## Task objective
A faithful copy of all the data is required; pictures should not be included.
Data records below:
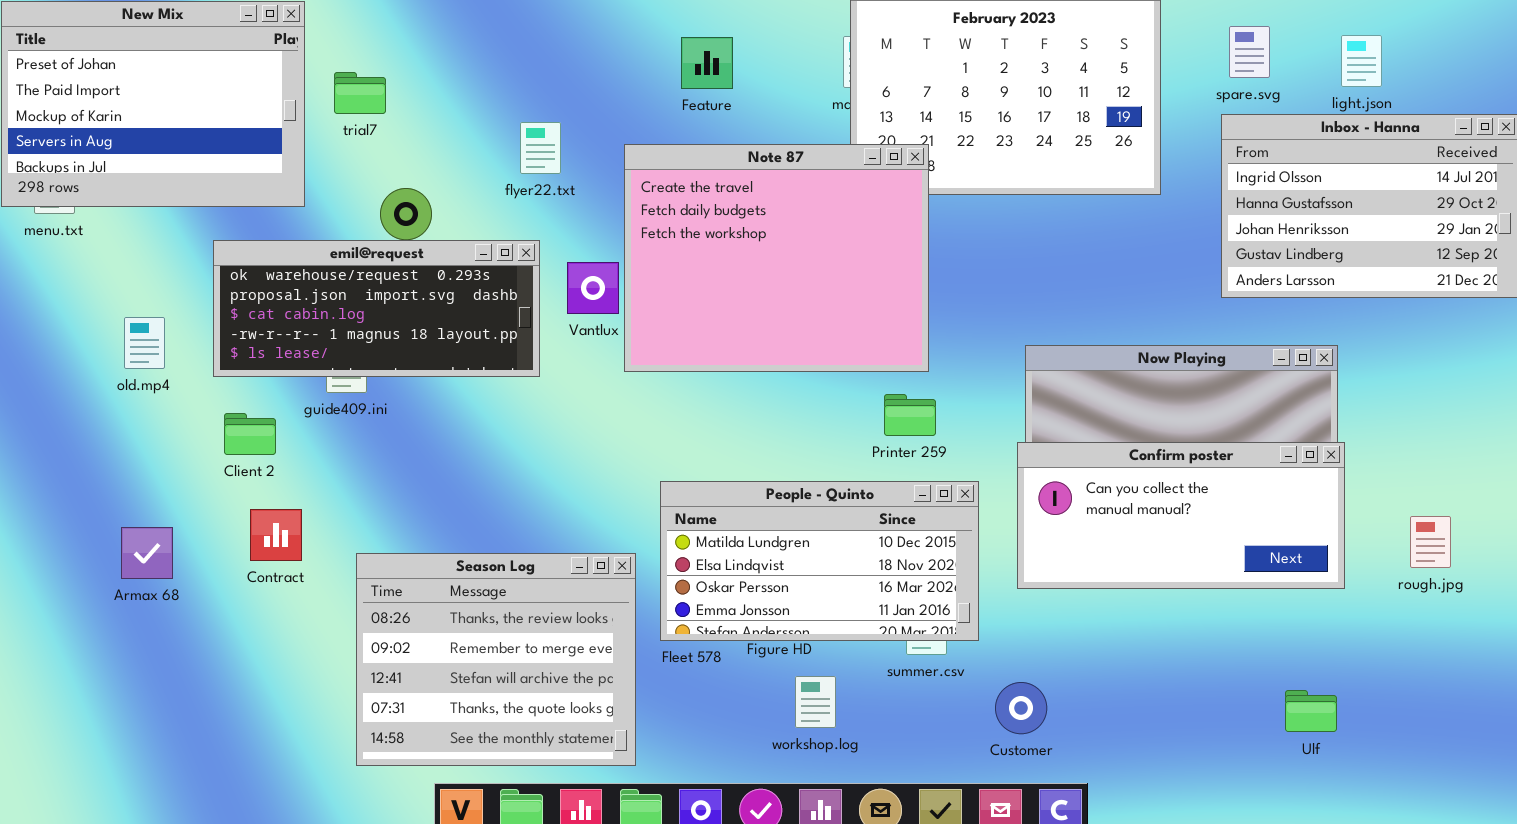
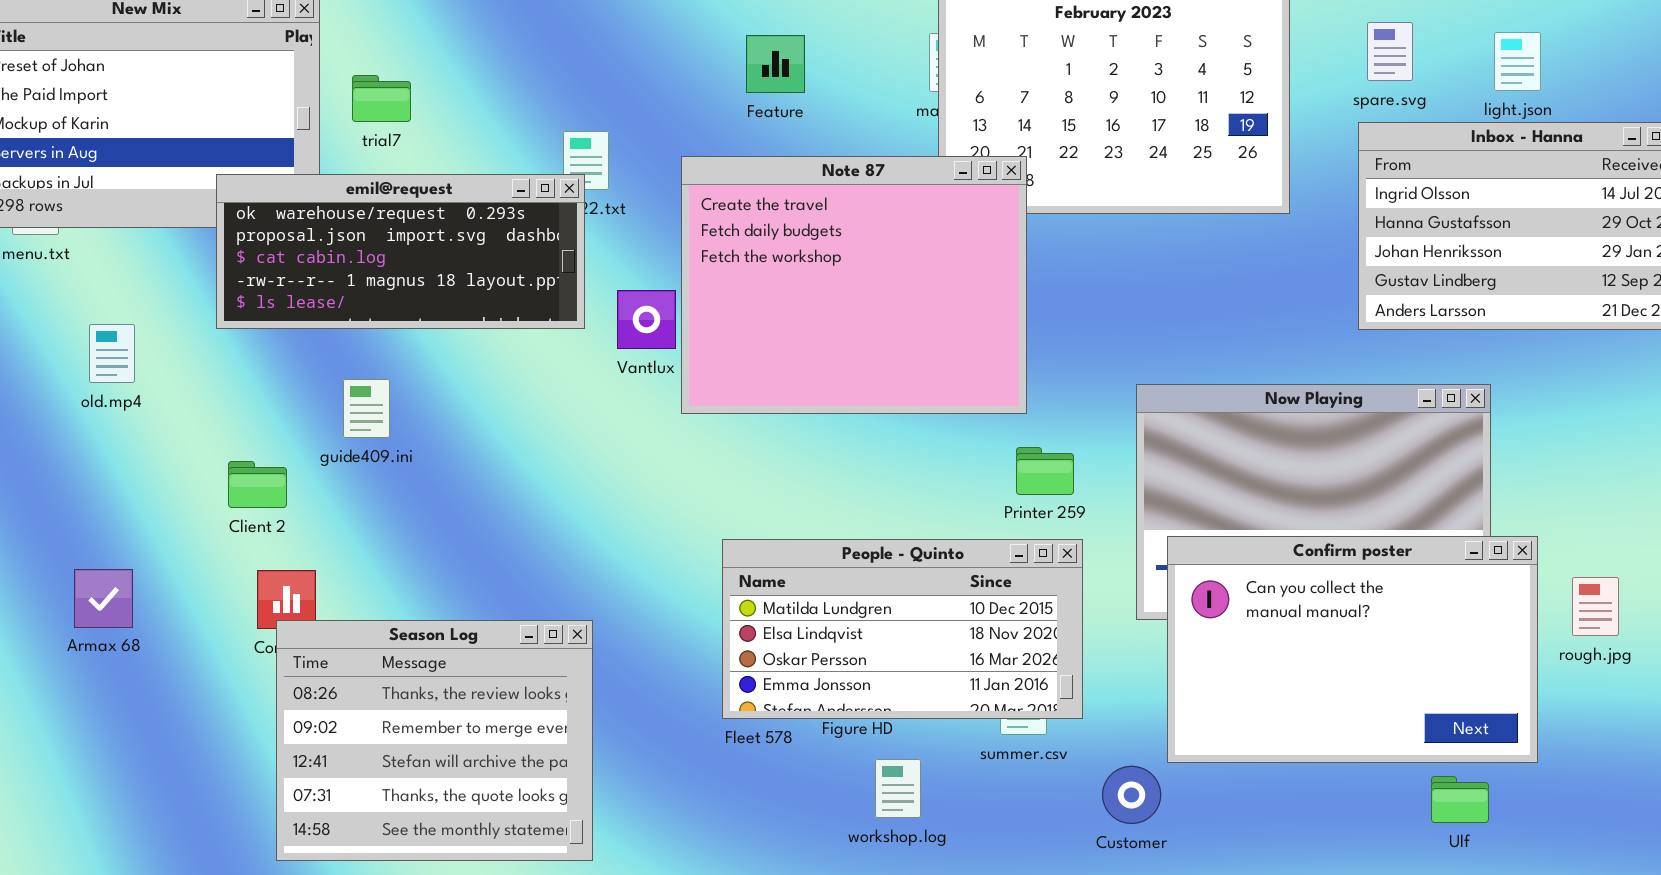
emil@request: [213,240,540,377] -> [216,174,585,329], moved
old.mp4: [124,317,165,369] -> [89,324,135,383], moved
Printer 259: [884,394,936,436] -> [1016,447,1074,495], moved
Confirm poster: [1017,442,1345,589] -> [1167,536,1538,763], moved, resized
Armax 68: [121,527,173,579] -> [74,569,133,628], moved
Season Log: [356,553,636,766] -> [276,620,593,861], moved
End of Data records.
## Solution
emil@request: [213,240,540,377] -> [216,174,585,329], moved
old.mp4: [124,317,165,369] -> [89,324,135,383], moved
Printer 259: [884,394,936,436] -> [1016,447,1074,495], moved
Confirm poster: [1017,442,1345,589] -> [1167,536,1538,763], moved, resized
Armax 68: [121,527,173,579] -> [74,569,133,628], moved
Season Log: [356,553,636,766] -> [276,620,593,861], moved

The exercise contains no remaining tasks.